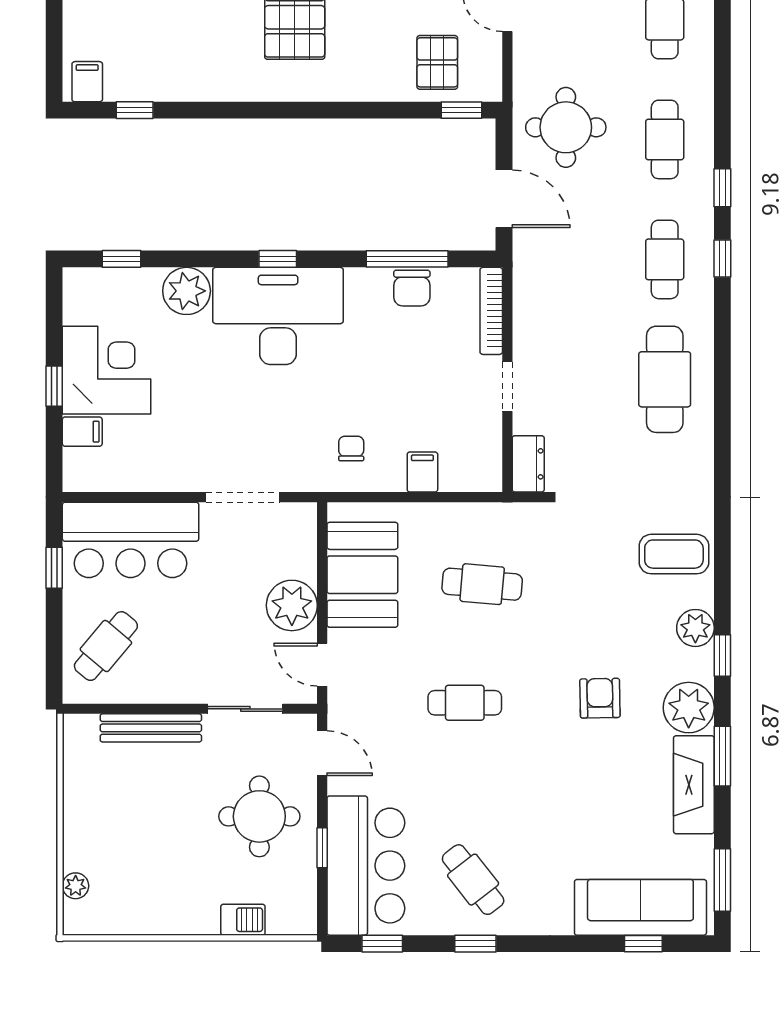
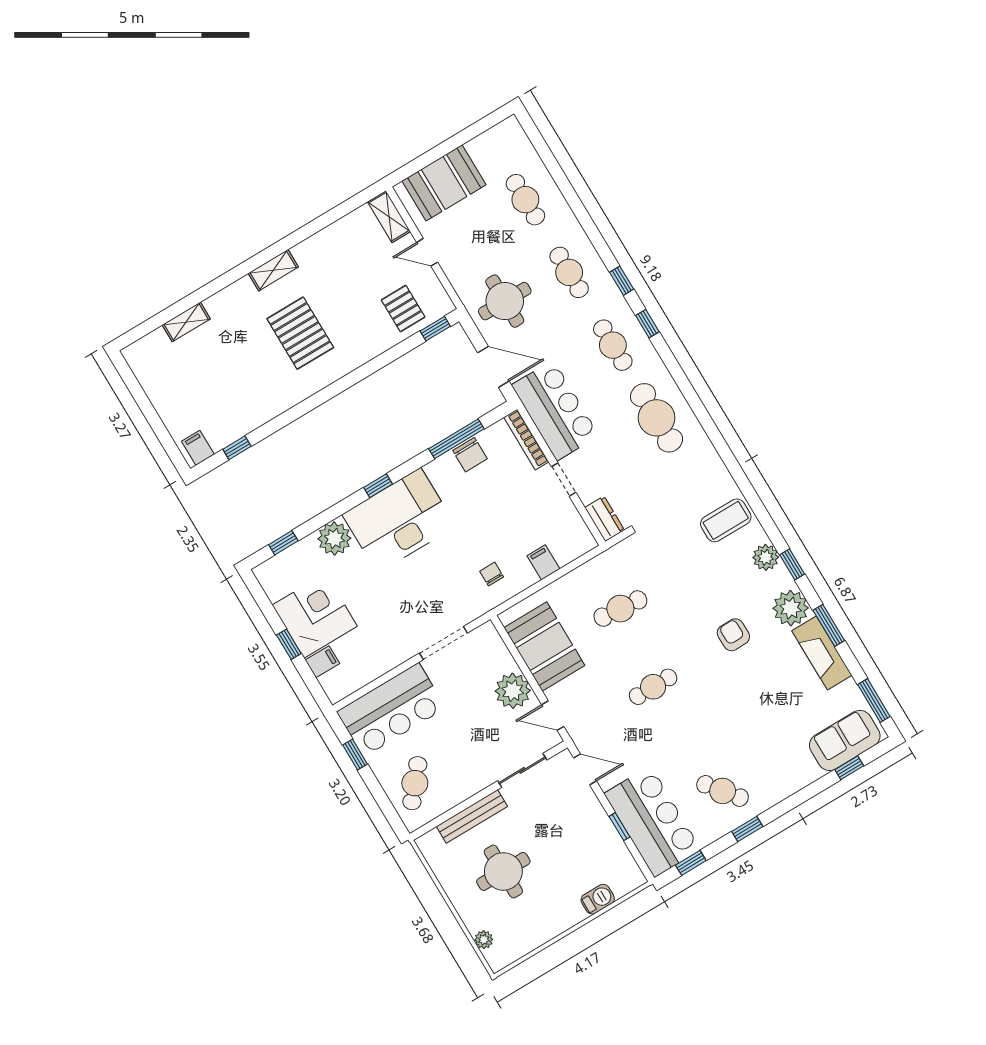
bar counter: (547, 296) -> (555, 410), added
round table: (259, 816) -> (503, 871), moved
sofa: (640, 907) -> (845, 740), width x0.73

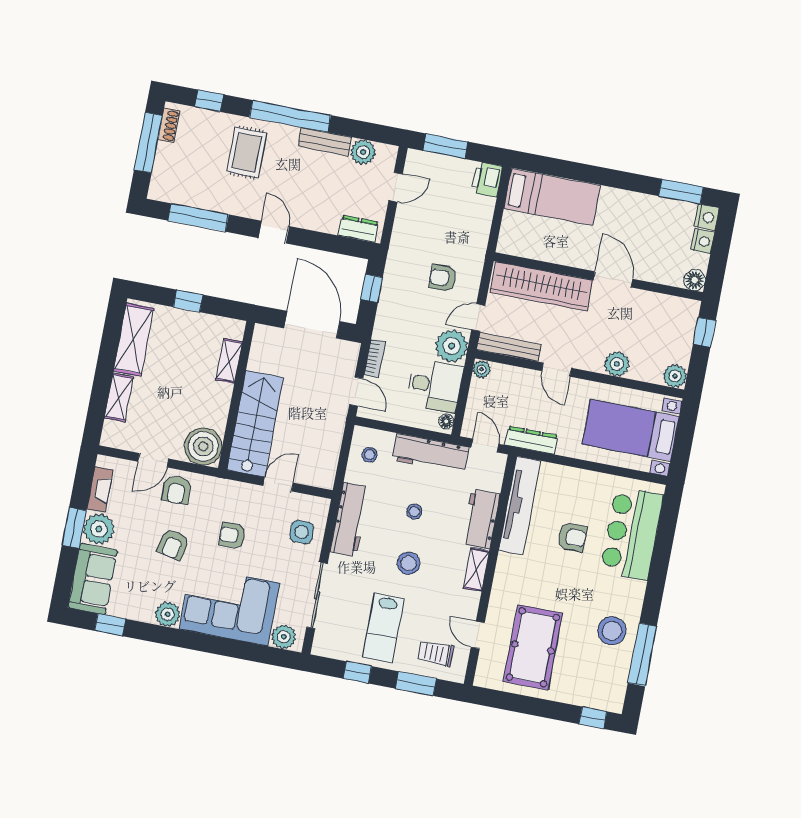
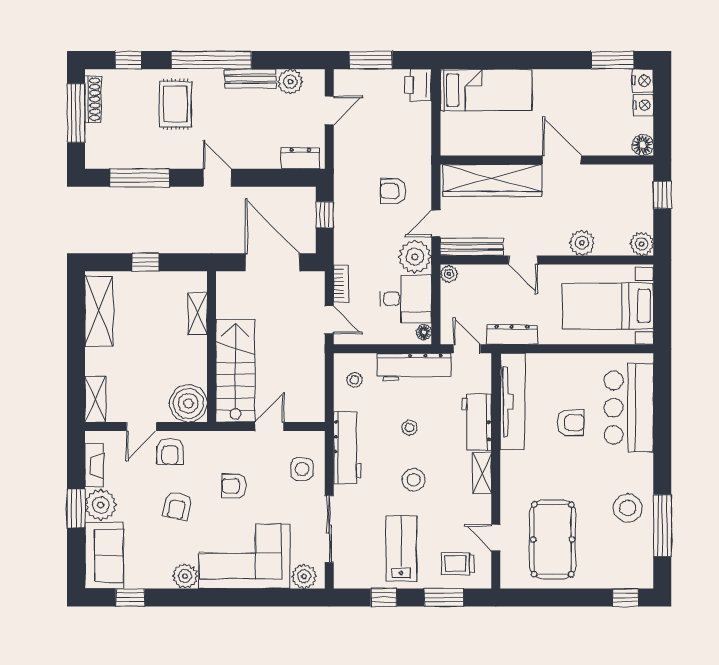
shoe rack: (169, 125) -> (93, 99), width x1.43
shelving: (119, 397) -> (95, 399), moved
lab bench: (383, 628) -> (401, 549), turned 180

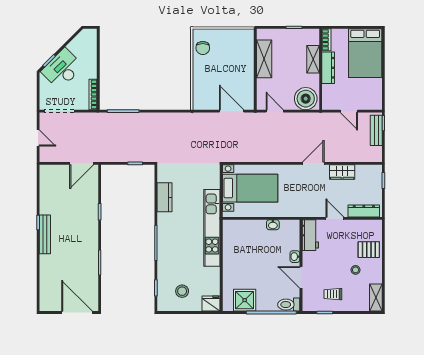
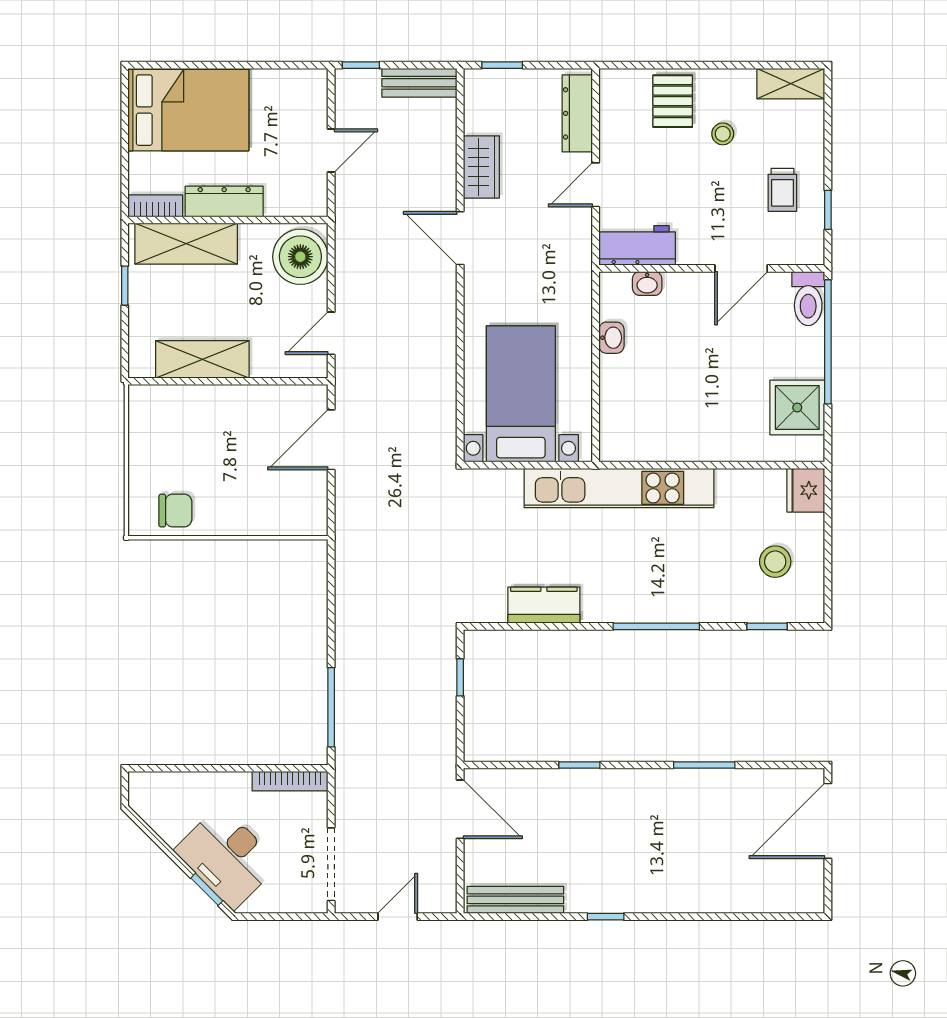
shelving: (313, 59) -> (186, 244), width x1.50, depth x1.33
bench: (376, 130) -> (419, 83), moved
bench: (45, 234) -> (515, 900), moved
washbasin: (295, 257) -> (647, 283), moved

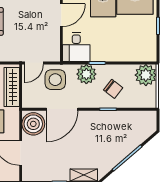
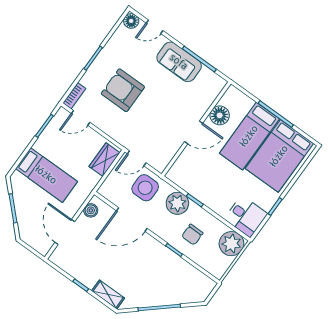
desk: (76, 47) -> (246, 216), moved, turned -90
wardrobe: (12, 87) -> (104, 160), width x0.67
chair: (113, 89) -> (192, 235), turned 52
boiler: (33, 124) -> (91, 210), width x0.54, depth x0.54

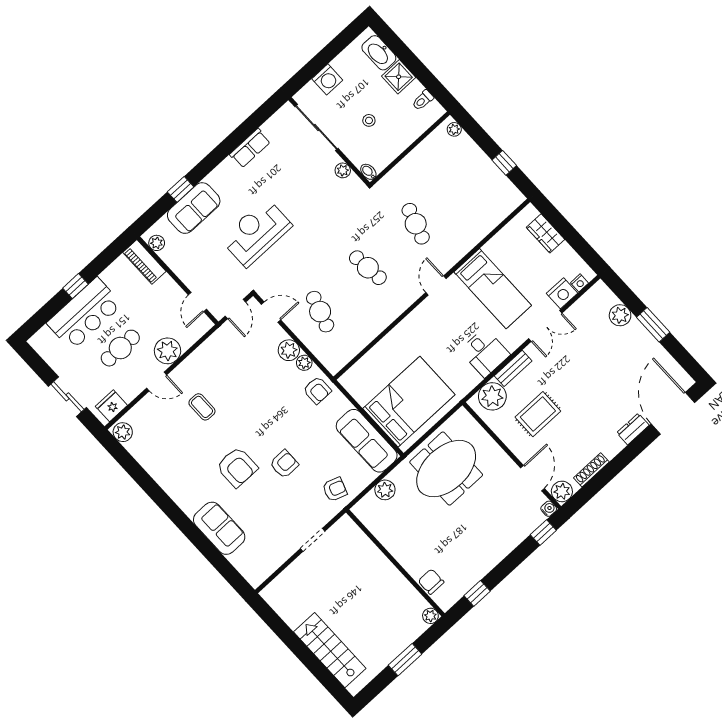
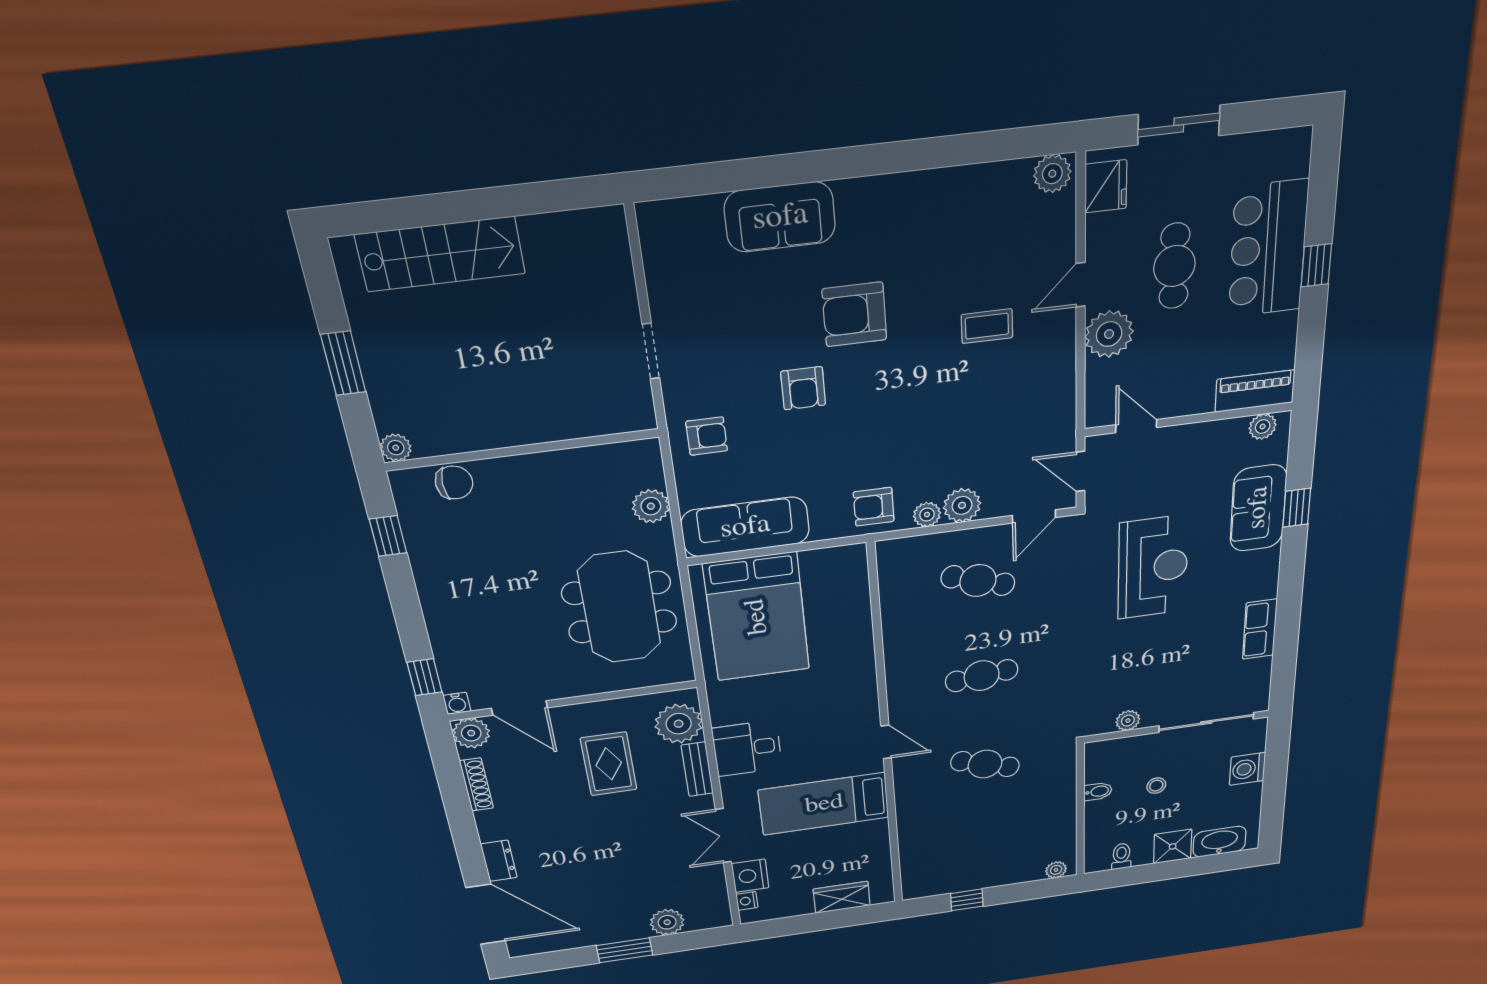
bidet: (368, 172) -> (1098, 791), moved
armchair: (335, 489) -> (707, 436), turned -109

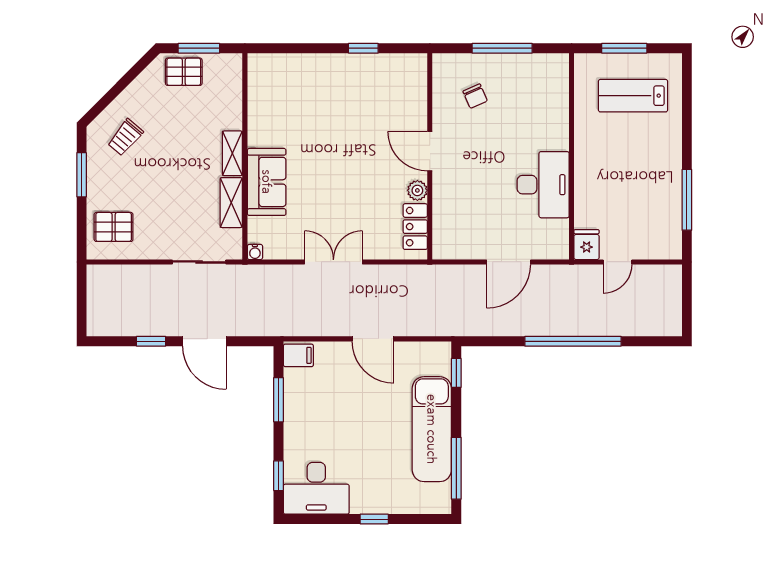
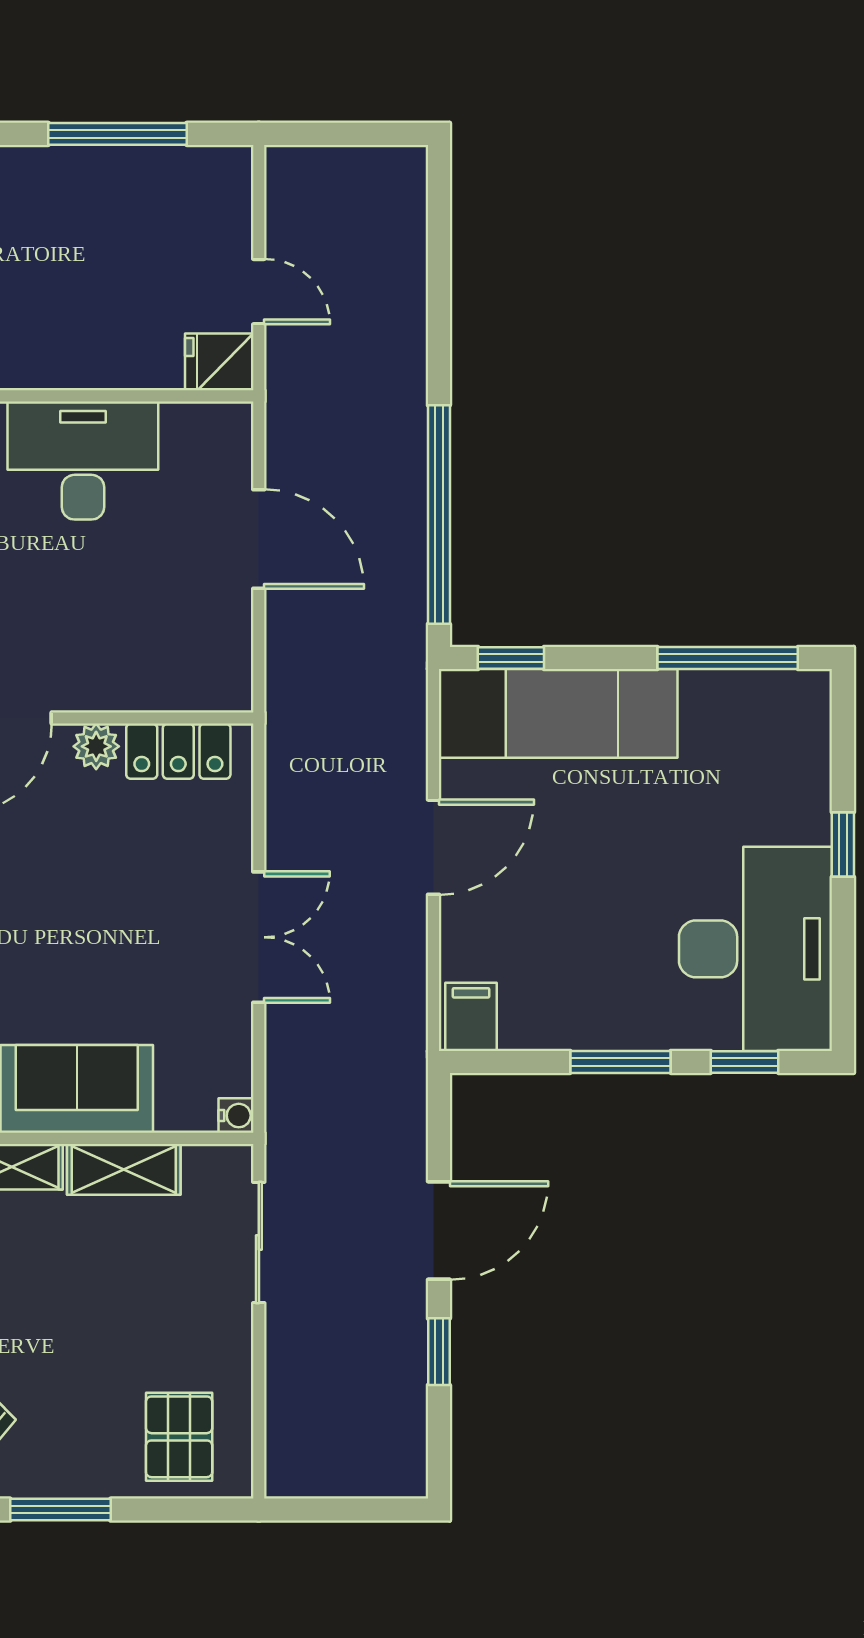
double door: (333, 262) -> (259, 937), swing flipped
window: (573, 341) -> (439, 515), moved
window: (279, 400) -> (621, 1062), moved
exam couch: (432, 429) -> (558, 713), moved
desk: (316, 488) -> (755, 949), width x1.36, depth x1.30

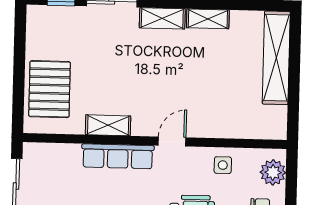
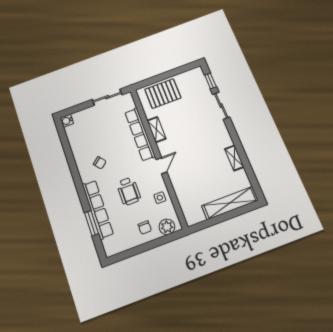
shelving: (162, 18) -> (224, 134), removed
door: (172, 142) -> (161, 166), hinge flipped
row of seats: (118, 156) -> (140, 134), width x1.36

--------------------

* _ACTIVITY_: Write down every line of the data above that includes the string "desk".

* _ANSWER FOR THIS EXERCISE_:
desk: (76, 47) -> (246, 216), moved, turned -90
desk: (316, 488) -> (755, 949), width x1.36, depth x1.30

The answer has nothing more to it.